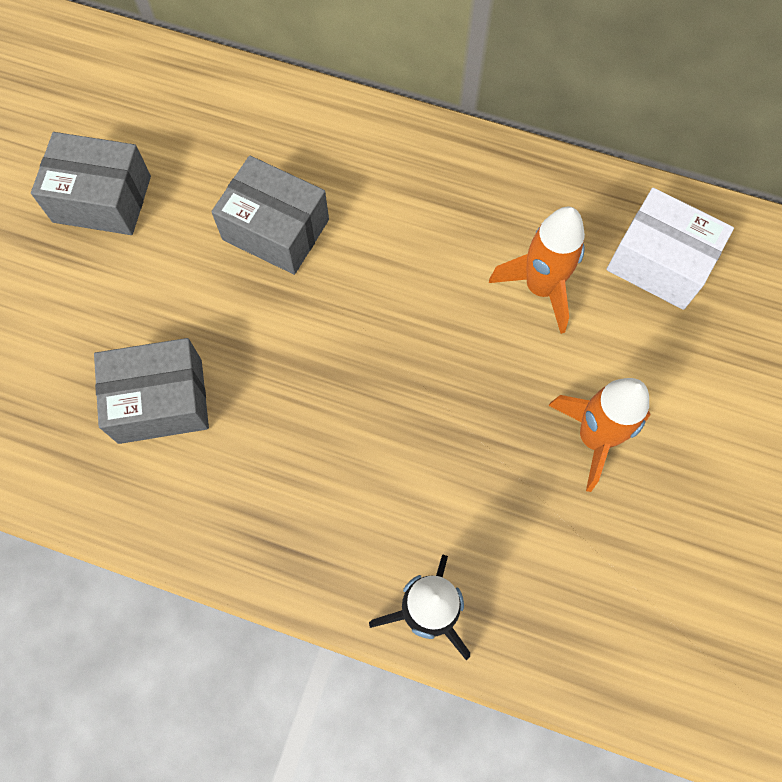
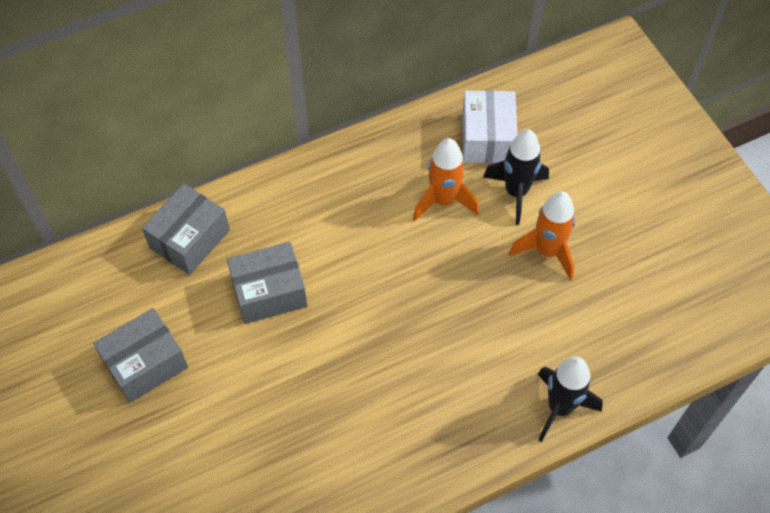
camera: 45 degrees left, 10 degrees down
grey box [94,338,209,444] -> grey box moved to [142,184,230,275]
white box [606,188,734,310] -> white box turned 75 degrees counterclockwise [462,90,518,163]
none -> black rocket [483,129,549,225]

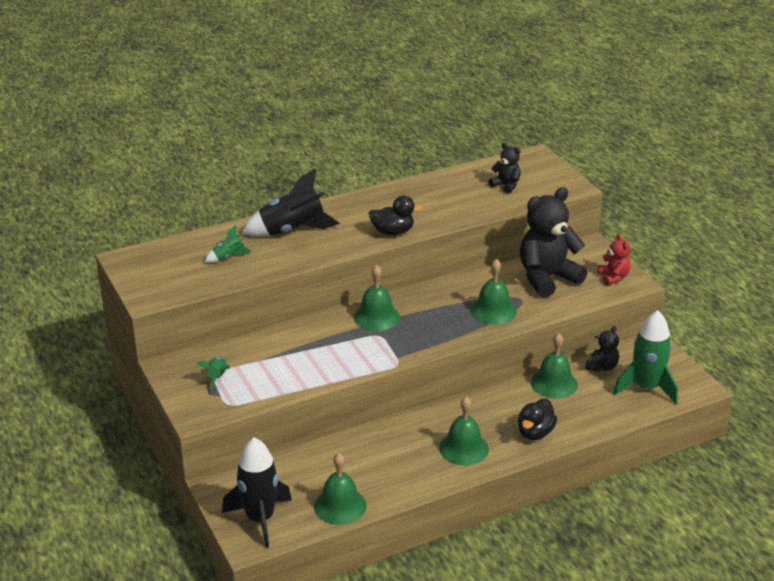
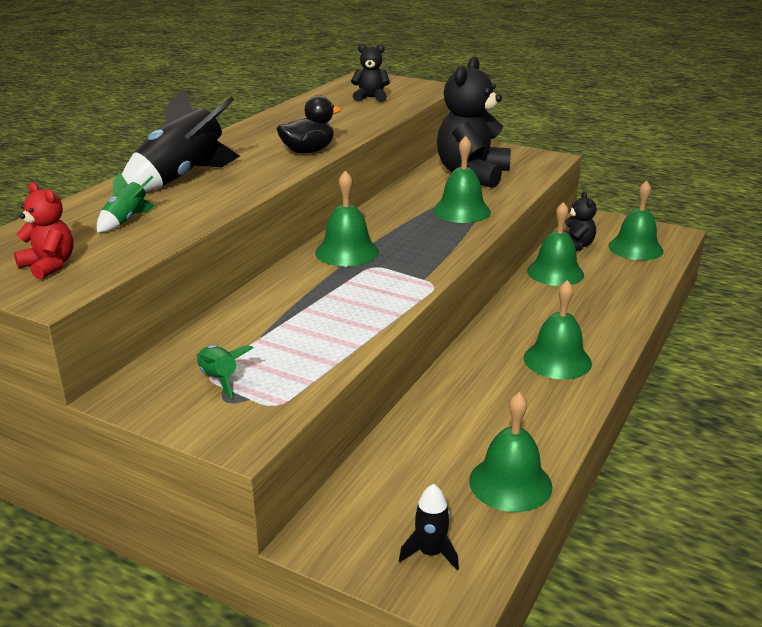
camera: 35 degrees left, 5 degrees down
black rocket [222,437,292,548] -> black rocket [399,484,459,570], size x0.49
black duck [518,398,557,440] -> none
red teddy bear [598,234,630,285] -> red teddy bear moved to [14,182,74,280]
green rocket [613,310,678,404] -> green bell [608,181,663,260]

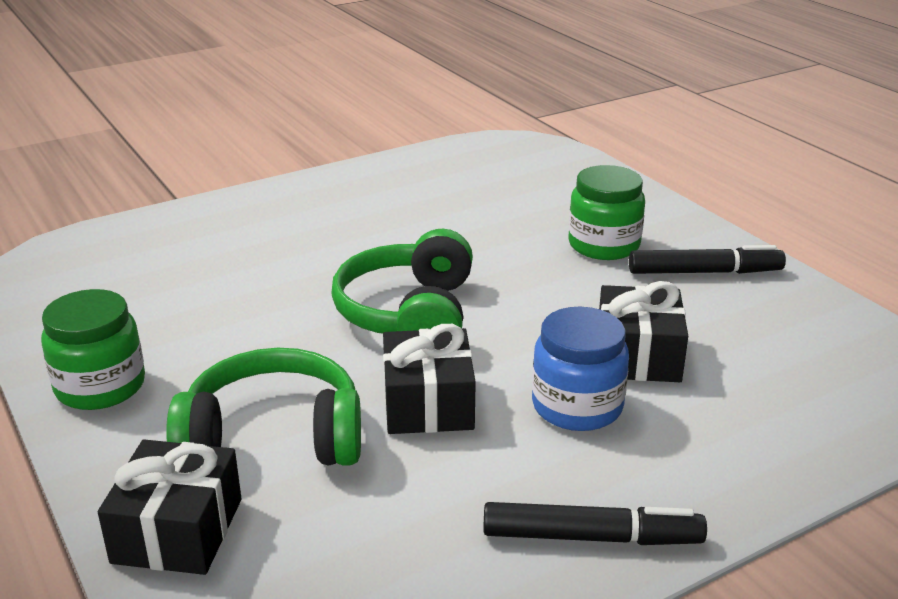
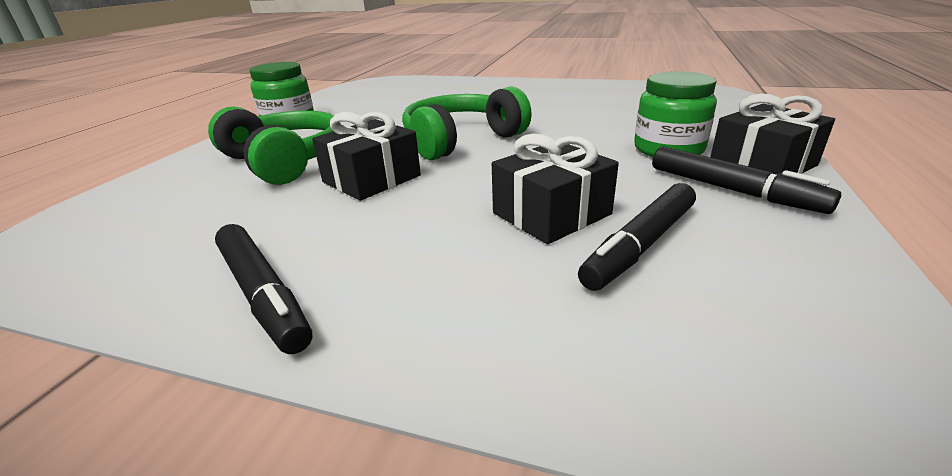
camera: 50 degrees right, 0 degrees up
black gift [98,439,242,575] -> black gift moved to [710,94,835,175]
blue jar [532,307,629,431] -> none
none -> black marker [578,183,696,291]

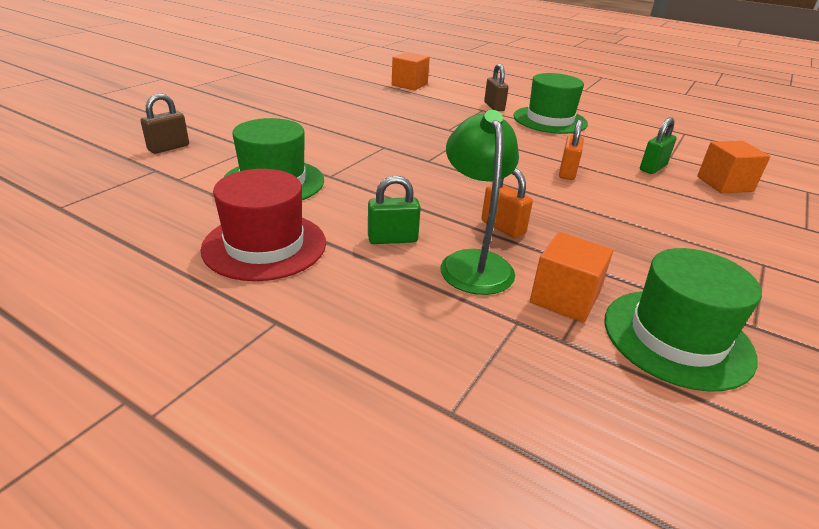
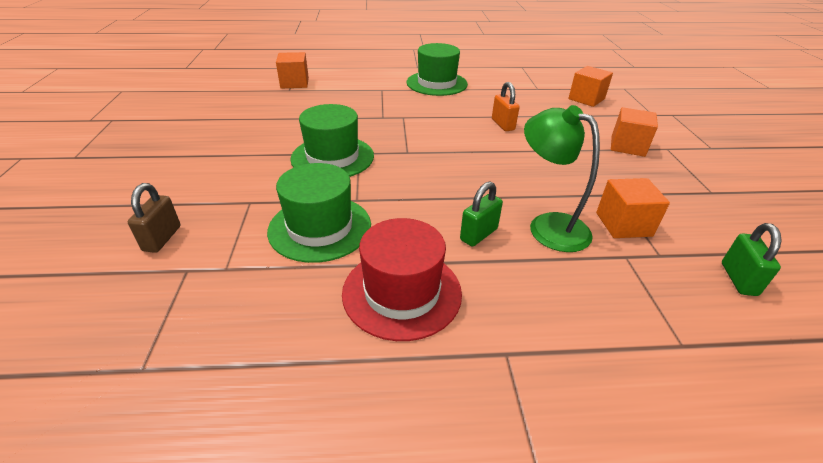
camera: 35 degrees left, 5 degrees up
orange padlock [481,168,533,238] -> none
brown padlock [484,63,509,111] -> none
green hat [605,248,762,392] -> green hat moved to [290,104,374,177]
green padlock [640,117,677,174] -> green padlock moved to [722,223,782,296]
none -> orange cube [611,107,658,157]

-.-.-

The records must come back exactly, with their pictures removed.

• [TASK RESPONSE]:
camera: 45 degrees left, 10 degrees down
grey box [94,338,209,444] -> grey box moved to [142,184,230,275]
white box [606,188,734,310] -> white box turned 75 degrees counterclockwise [462,90,518,163]
none -> black rocket [483,129,549,225]

camera: 35 degrees left, 5 degrees down
black rocket [222,437,292,548] -> black rocket [399,484,459,570], size x0.49
black duck [518,398,557,440] -> none
red teddy bear [598,234,630,285] -> red teddy bear moved to [14,182,74,280]
green rocket [613,310,678,404] -> green bell [608,181,663,260]

camera: 50 degrees right, 0 degrees up
black gift [98,439,242,575] -> black gift moved to [710,94,835,175]
blue jar [532,307,629,431] -> none
none -> black marker [578,183,696,291]

camera: 35 degrees left, 5 degrees up
orange padlock [481,168,533,238] -> none
brown padlock [484,63,509,111] -> none
green hat [605,248,762,392] -> green hat moved to [290,104,374,177]
green padlock [640,117,677,174] -> green padlock moved to [722,223,782,296]
none -> orange cube [611,107,658,157]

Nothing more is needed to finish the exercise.